[MATERIAL SUPPLIED]

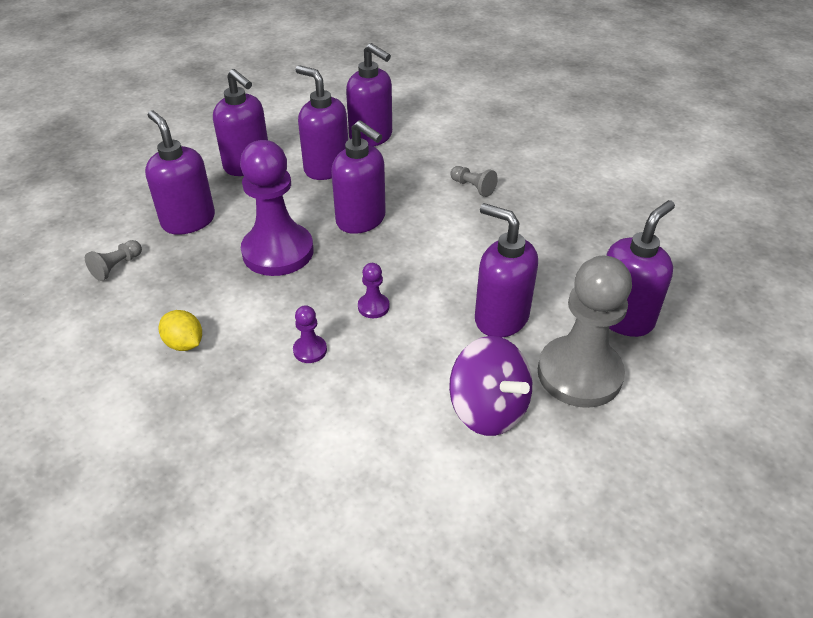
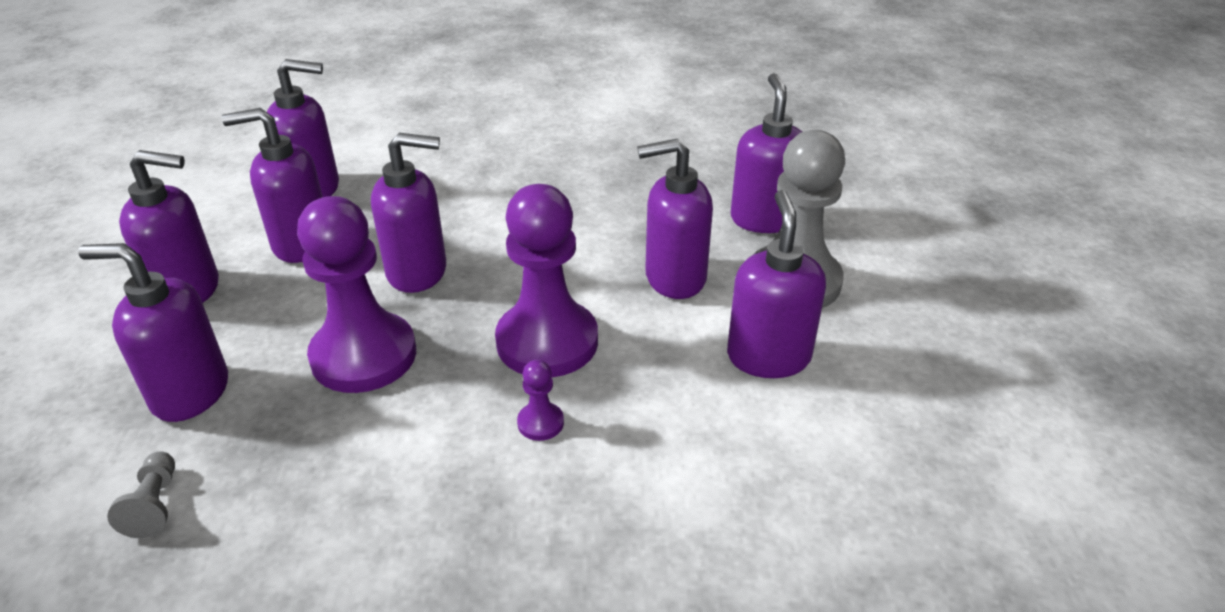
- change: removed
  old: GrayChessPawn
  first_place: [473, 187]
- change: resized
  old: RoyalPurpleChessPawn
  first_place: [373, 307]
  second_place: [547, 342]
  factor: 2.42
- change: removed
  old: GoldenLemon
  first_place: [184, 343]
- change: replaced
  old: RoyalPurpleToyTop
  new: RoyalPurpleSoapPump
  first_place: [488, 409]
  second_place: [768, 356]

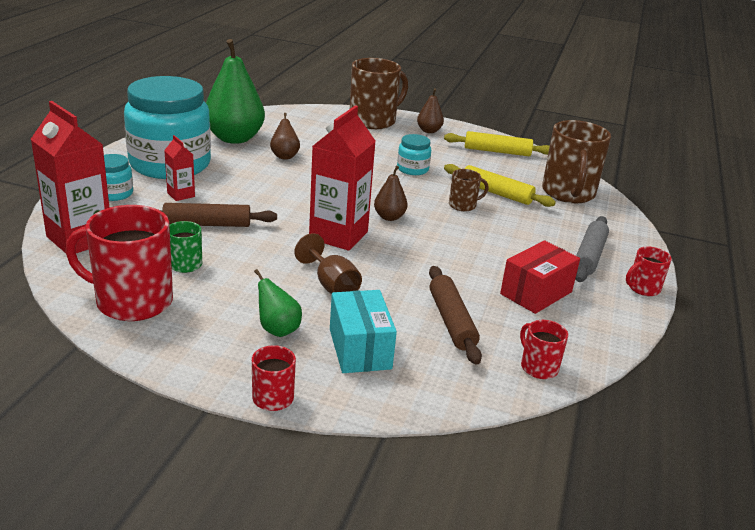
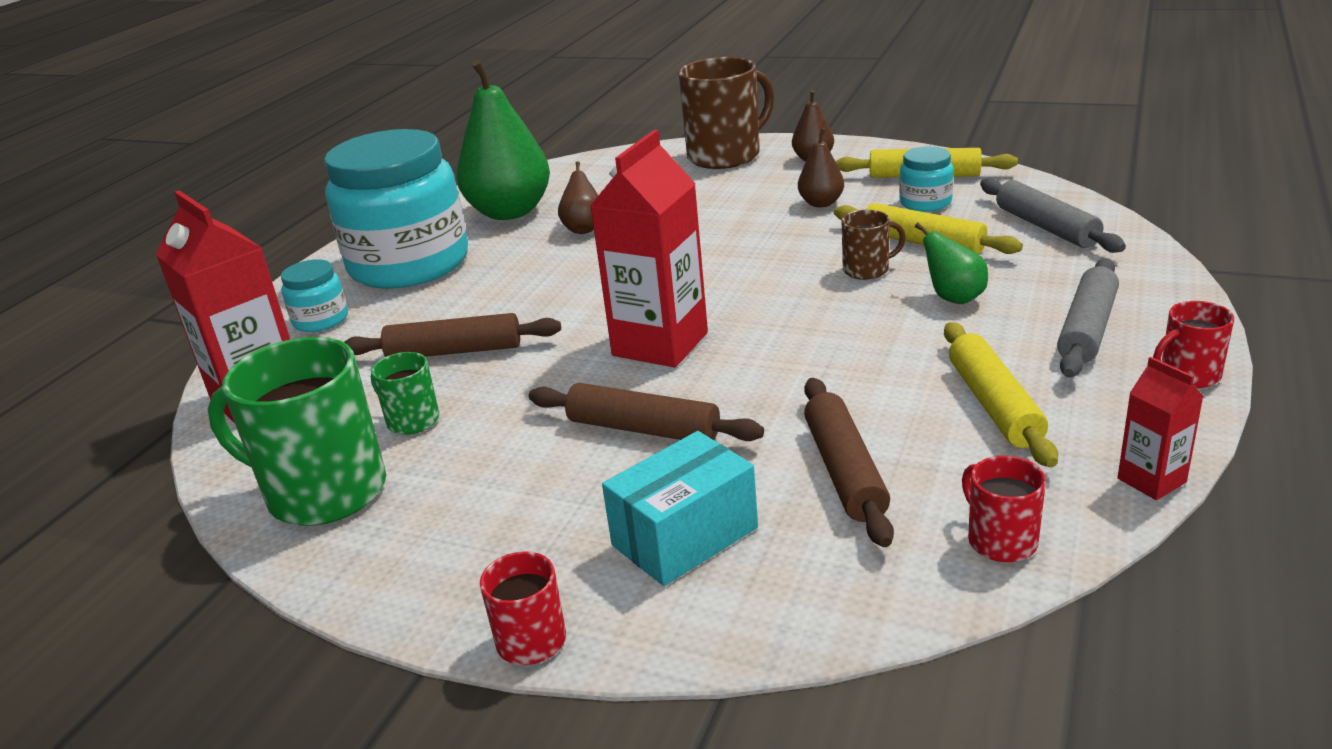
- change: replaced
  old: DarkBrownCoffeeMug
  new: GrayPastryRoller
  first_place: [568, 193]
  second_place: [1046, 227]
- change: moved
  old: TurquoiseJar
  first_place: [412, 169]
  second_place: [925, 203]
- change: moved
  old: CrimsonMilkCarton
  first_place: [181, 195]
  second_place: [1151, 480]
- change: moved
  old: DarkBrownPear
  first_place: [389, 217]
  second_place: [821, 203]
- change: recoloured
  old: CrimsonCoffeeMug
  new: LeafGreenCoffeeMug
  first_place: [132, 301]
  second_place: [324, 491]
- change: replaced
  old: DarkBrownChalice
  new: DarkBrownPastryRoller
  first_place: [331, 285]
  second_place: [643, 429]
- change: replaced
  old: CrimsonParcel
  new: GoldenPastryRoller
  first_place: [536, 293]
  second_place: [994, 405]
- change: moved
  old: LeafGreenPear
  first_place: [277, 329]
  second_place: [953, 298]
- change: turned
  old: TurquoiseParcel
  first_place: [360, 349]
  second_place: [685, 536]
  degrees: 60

[/MATERIAL SUPPLIED]

### TASK TO COMPLETE
Skip the pictures, then write out every entry exactly.

### ANSWER TO THIS PROBLEM
- change: removed
  old: GrayChessPawn
  first_place: [473, 187]
- change: resized
  old: RoyalPurpleChessPawn
  first_place: [373, 307]
  second_place: [547, 342]
  factor: 2.42
- change: removed
  old: GoldenLemon
  first_place: [184, 343]
- change: replaced
  old: RoyalPurpleToyTop
  new: RoyalPurpleSoapPump
  first_place: [488, 409]
  second_place: [768, 356]

- change: replaced
  old: DarkBrownCoffeeMug
  new: GrayPastryRoller
  first_place: [568, 193]
  second_place: [1046, 227]
- change: moved
  old: TurquoiseJar
  first_place: [412, 169]
  second_place: [925, 203]
- change: moved
  old: CrimsonMilkCarton
  first_place: [181, 195]
  second_place: [1151, 480]
- change: moved
  old: DarkBrownPear
  first_place: [389, 217]
  second_place: [821, 203]
- change: recoloured
  old: CrimsonCoffeeMug
  new: LeafGreenCoffeeMug
  first_place: [132, 301]
  second_place: [324, 491]
- change: replaced
  old: DarkBrownChalice
  new: DarkBrownPastryRoller
  first_place: [331, 285]
  second_place: [643, 429]
- change: replaced
  old: CrimsonParcel
  new: GoldenPastryRoller
  first_place: [536, 293]
  second_place: [994, 405]
- change: moved
  old: LeafGreenPear
  first_place: [277, 329]
  second_place: [953, 298]
- change: turned
  old: TurquoiseParcel
  first_place: [360, 349]
  second_place: [685, 536]
  degrees: 60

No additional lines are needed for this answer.